▶ Brief:
Return, from the listing that follows, each line containing the word "none".

▶ Records to process:
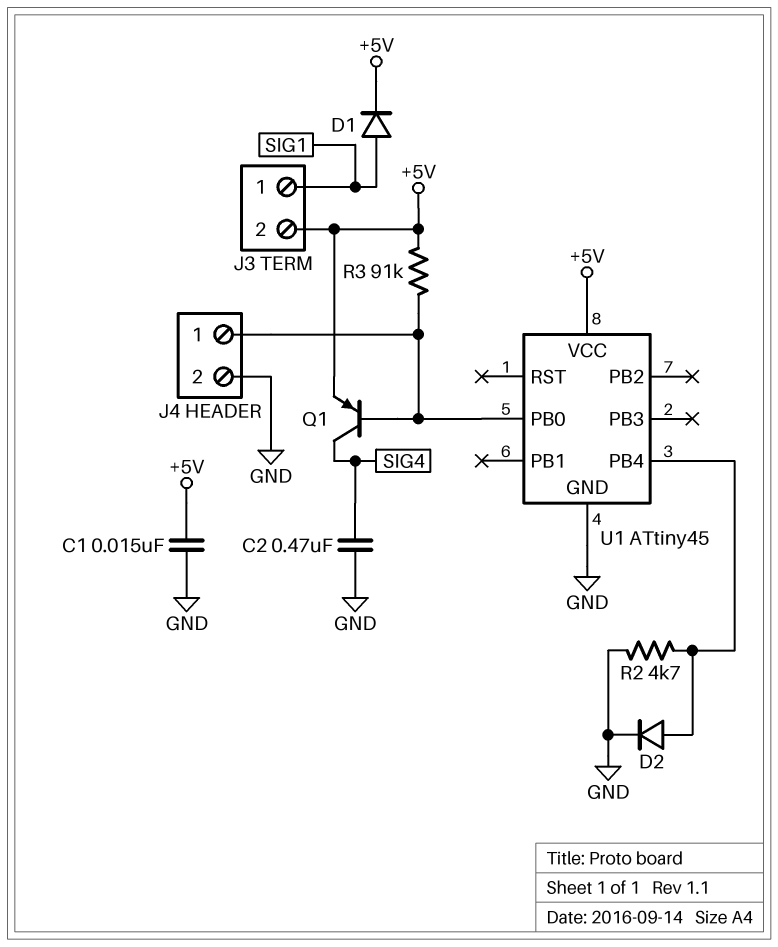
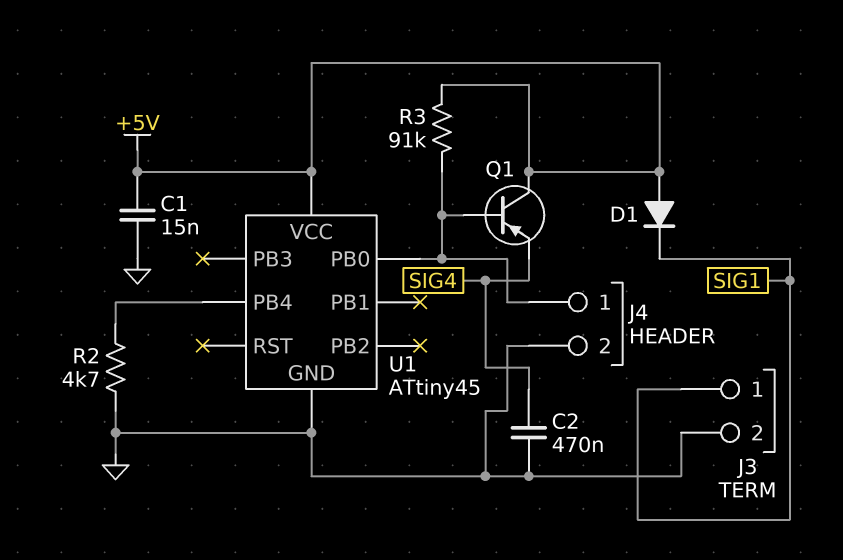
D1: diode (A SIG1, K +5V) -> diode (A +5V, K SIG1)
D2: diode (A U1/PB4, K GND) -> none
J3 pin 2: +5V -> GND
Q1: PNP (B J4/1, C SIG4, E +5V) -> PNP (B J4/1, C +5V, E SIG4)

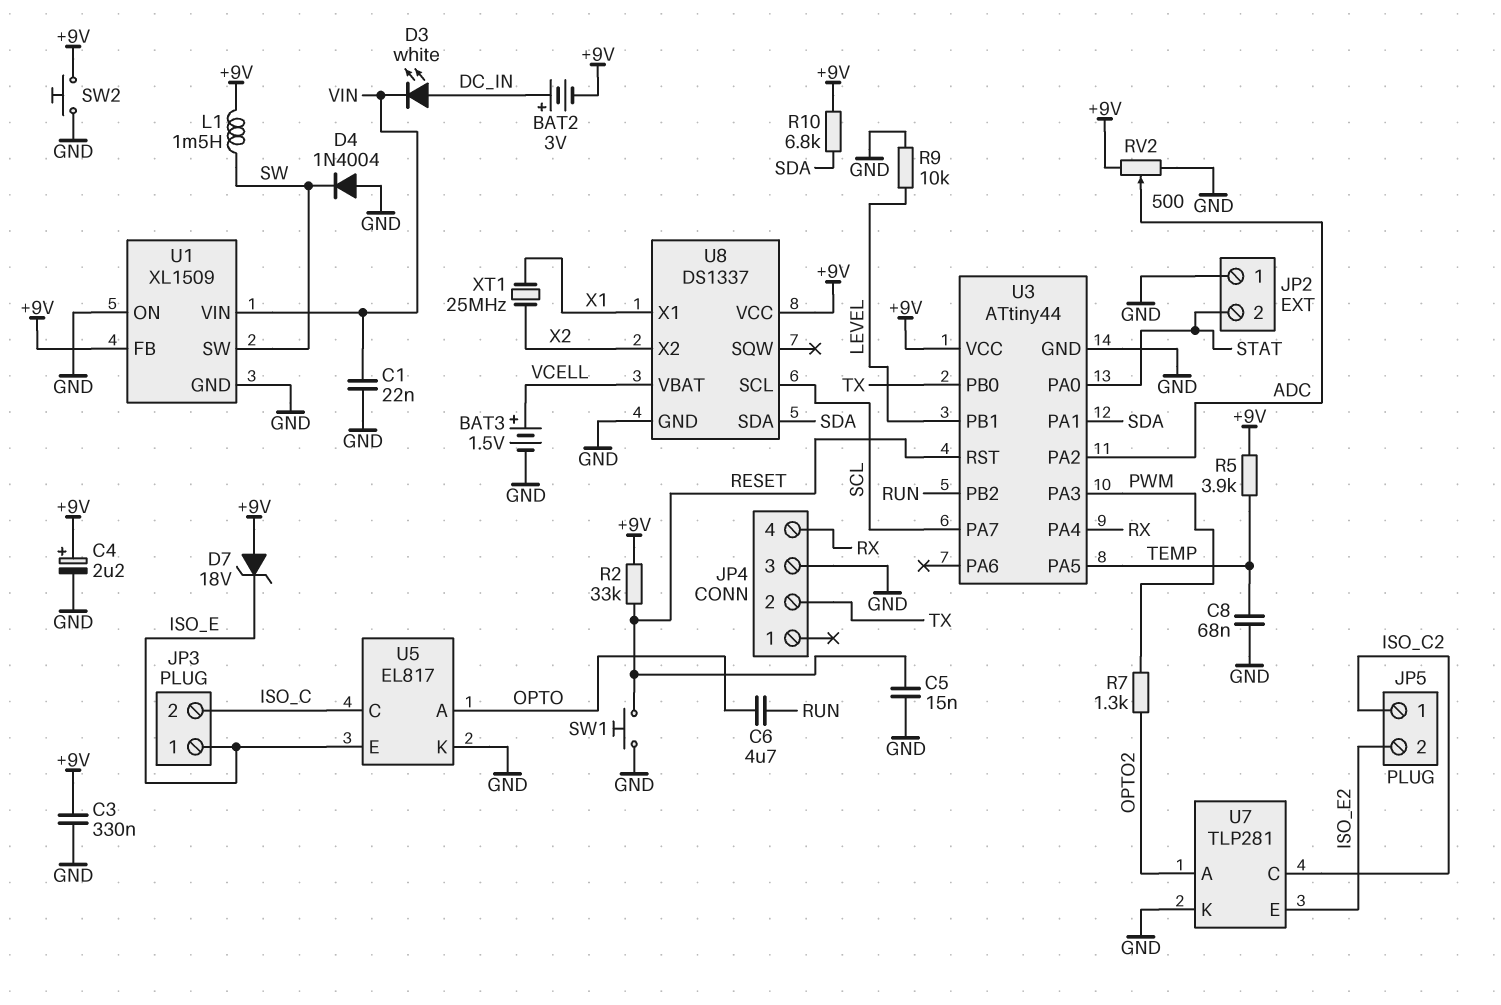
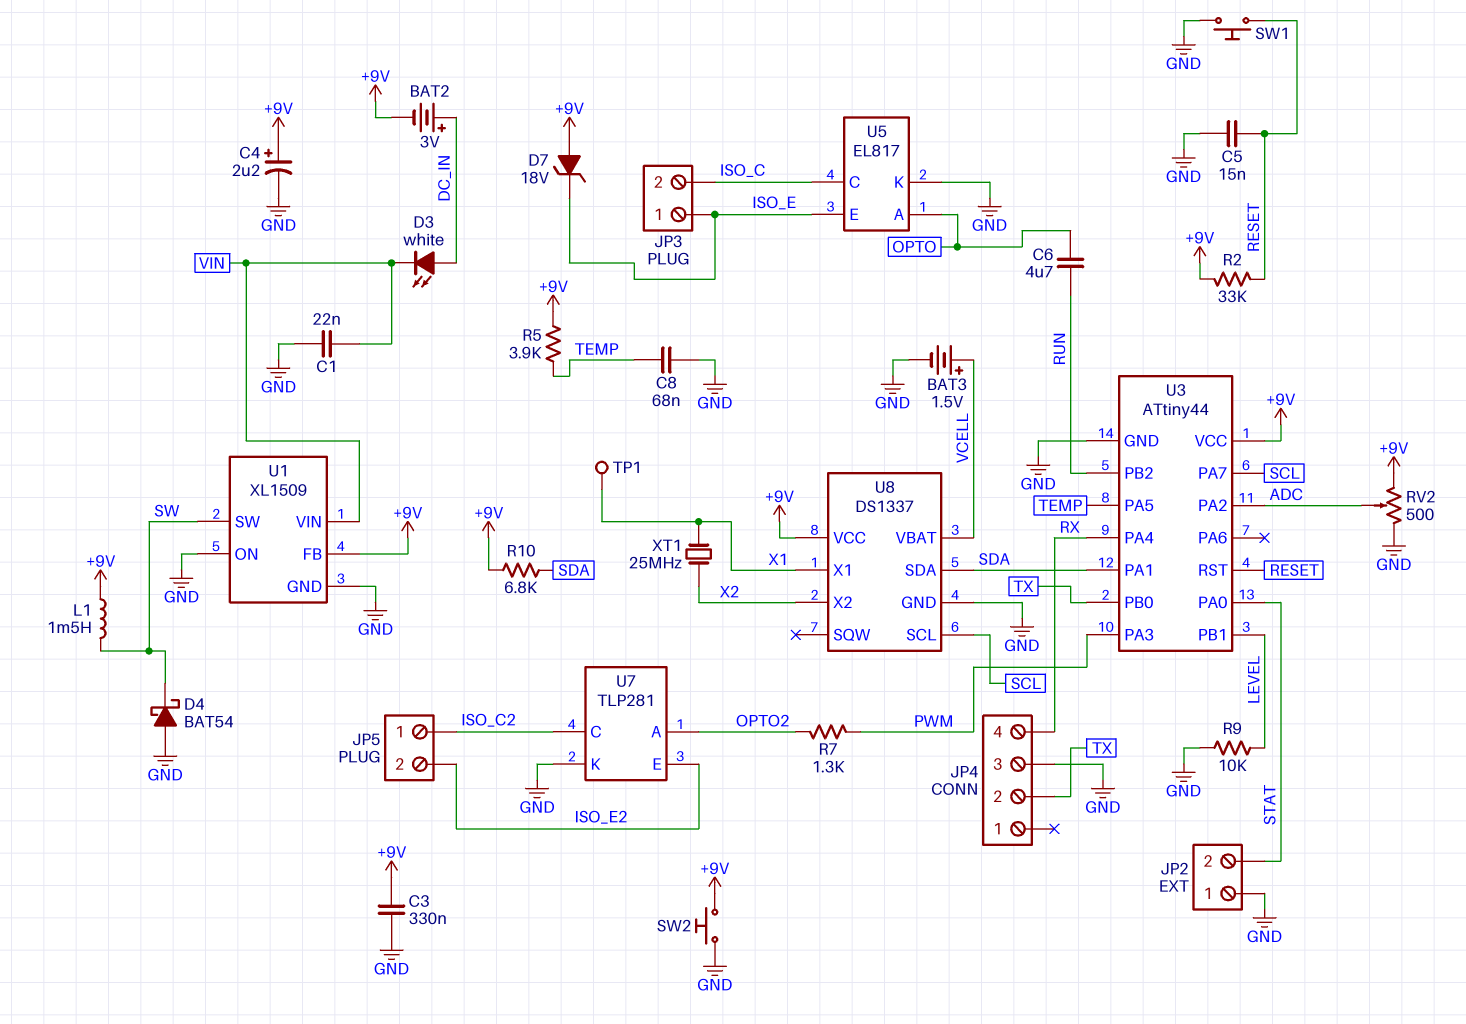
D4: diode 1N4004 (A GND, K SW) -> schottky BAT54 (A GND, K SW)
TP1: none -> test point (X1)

==

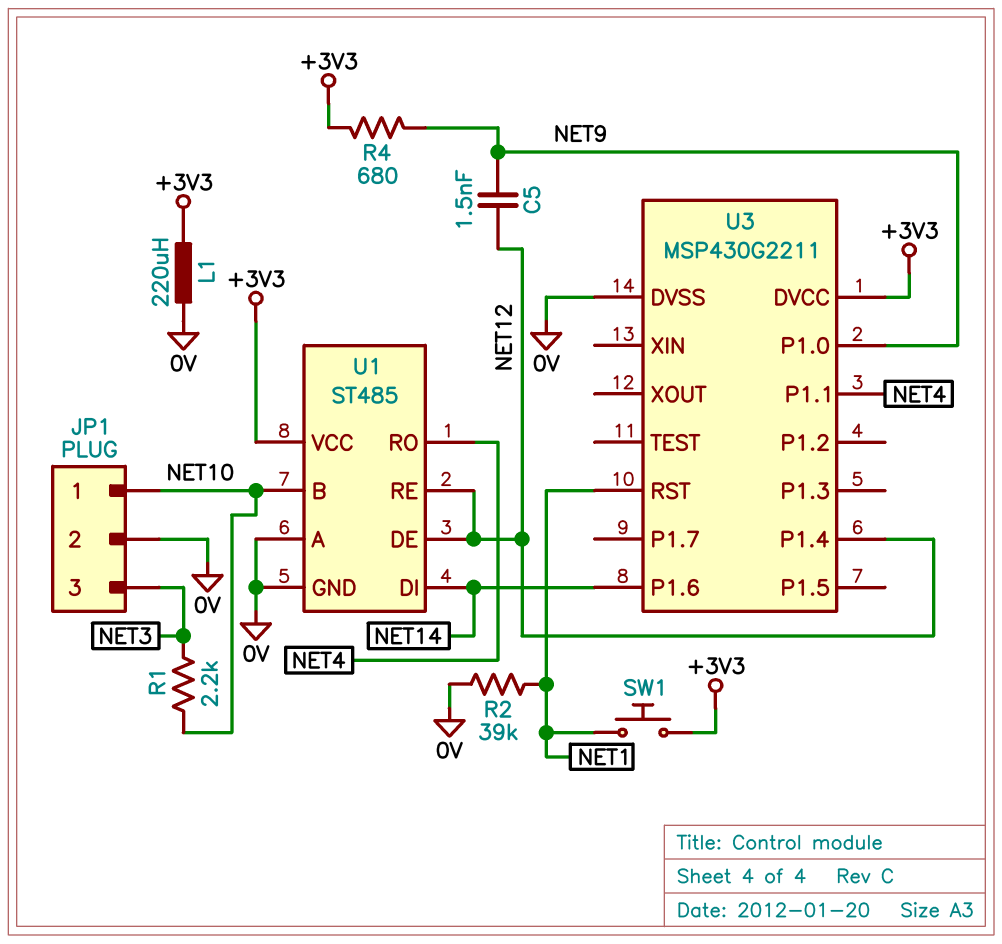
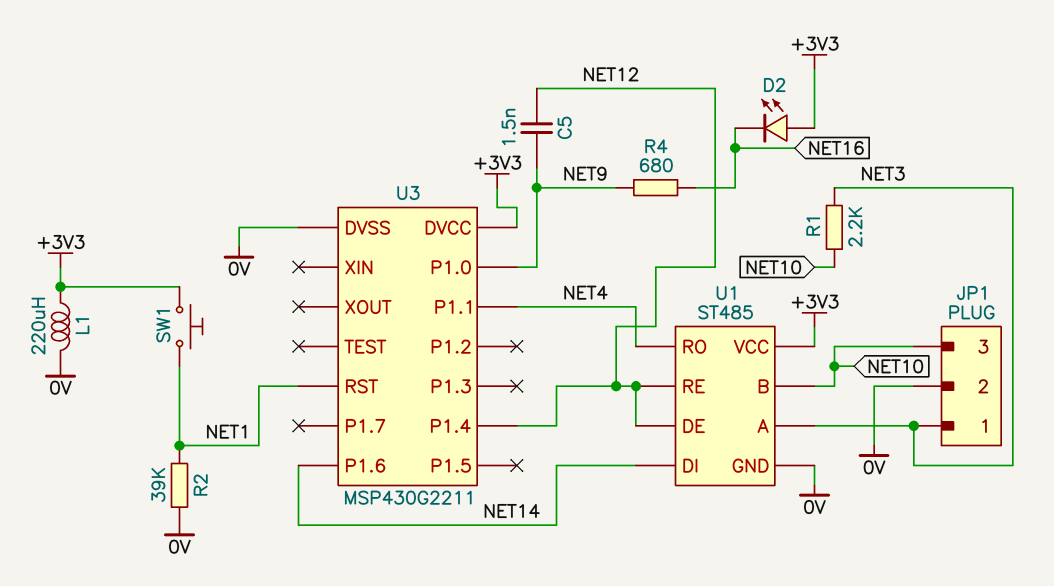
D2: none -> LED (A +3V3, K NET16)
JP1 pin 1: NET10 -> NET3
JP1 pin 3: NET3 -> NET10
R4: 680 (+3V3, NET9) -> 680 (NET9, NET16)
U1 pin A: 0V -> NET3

▶ Answer below:
D2: diode (A U1/PB4, K GND) -> none
TP1: none -> test point (X1)
D2: none -> LED (A +3V3, K NET16)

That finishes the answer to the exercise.